### [The problem]
Arrange the records from the line containing "icecream is located at coordinates (702, 346)." down to the line containing "duckling is located at coordinates (431, 323)." as a Markdown table with columns Row and Line, leaving out blank lines.

### [Supplied entries]
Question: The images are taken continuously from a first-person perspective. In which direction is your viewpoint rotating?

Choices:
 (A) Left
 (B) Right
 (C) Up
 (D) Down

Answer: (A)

--

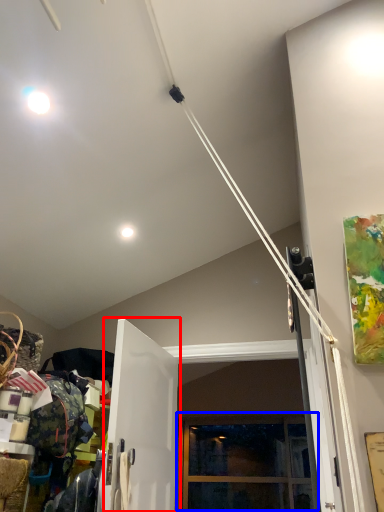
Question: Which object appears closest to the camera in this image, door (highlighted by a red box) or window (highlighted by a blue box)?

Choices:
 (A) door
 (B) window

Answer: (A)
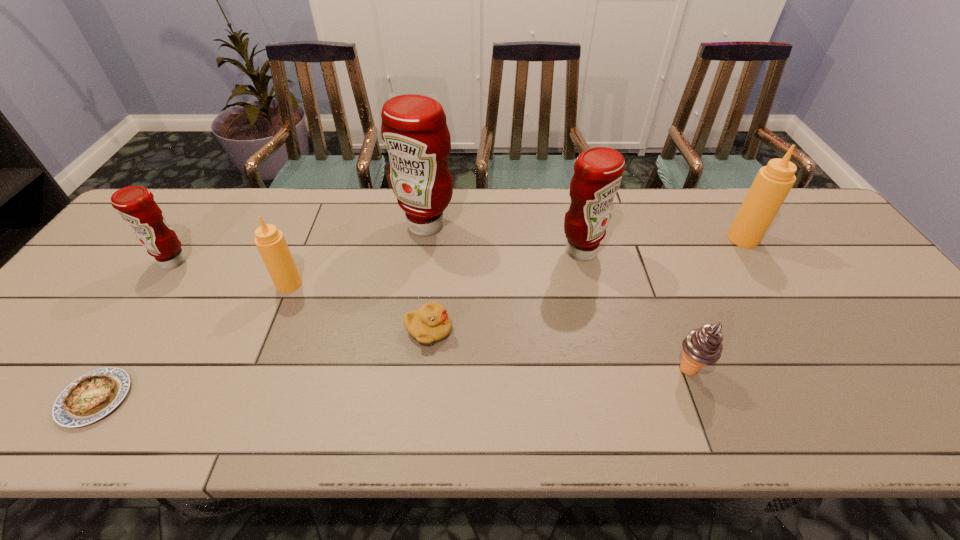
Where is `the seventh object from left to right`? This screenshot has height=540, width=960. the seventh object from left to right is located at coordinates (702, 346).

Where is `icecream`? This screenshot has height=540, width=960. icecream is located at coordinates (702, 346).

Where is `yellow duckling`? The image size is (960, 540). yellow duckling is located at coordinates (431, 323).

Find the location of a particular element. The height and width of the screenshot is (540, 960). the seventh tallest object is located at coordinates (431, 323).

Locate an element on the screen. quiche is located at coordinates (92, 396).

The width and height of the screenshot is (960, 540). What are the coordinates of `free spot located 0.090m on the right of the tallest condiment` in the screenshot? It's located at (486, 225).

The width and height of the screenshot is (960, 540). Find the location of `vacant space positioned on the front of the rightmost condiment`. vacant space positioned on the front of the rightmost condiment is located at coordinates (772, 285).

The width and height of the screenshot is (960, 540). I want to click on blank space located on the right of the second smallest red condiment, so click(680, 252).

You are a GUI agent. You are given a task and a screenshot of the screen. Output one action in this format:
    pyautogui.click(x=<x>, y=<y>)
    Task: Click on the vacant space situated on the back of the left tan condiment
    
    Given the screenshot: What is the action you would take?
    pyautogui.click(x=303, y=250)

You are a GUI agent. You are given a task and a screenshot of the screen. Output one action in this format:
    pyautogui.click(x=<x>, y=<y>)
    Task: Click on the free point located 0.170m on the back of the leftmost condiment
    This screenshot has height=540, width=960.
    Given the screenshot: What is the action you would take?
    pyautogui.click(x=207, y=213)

### [Task solution]
| Row | Line |
|---|---|
| 1 | Where is `icecream`? This screenshot has height=540, width=960. icecream is located at coordinates (702, 346). |
| 2 | Where is `yellow duckling`? The image size is (960, 540). yellow duckling is located at coordinates (431, 323). |